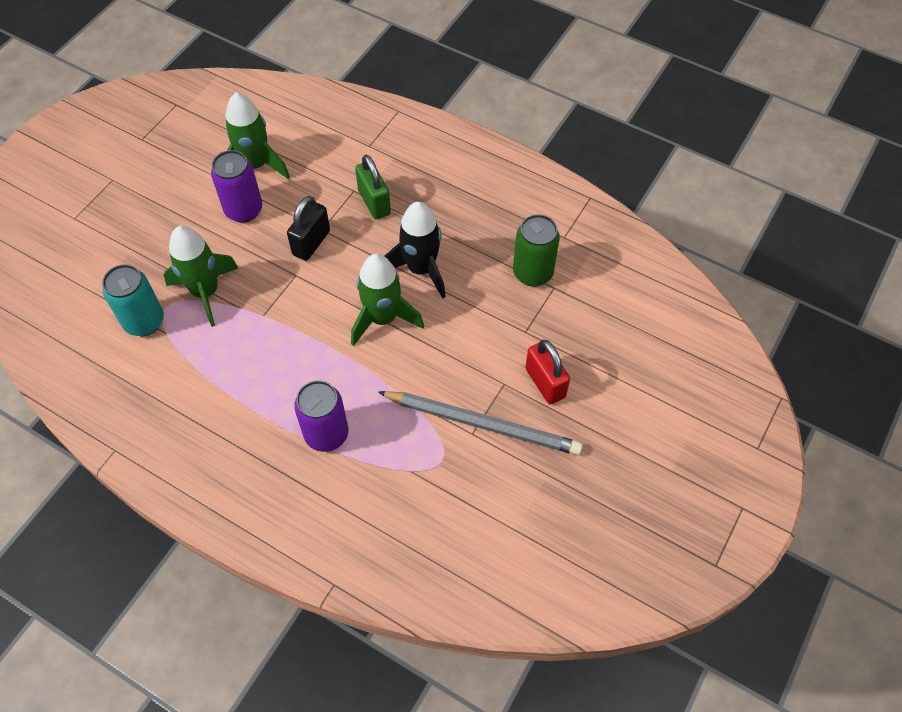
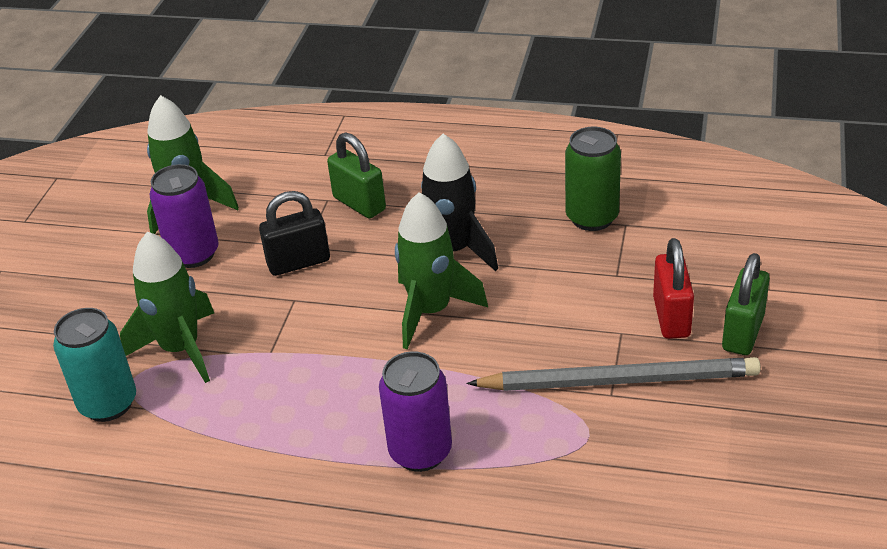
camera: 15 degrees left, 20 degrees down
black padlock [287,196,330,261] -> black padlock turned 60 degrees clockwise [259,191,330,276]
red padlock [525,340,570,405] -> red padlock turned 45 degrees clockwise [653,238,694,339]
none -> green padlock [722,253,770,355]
★ ★ ★ ★
What to do: Reproduce the material above exactly but drop all images.

Response area:
camera: 15 degrees left, 20 degrees down
black padlock [287,196,330,261] -> black padlock turned 60 degrees clockwise [259,191,330,276]
red padlock [525,340,570,405] -> red padlock turned 45 degrees clockwise [653,238,694,339]
none -> green padlock [722,253,770,355]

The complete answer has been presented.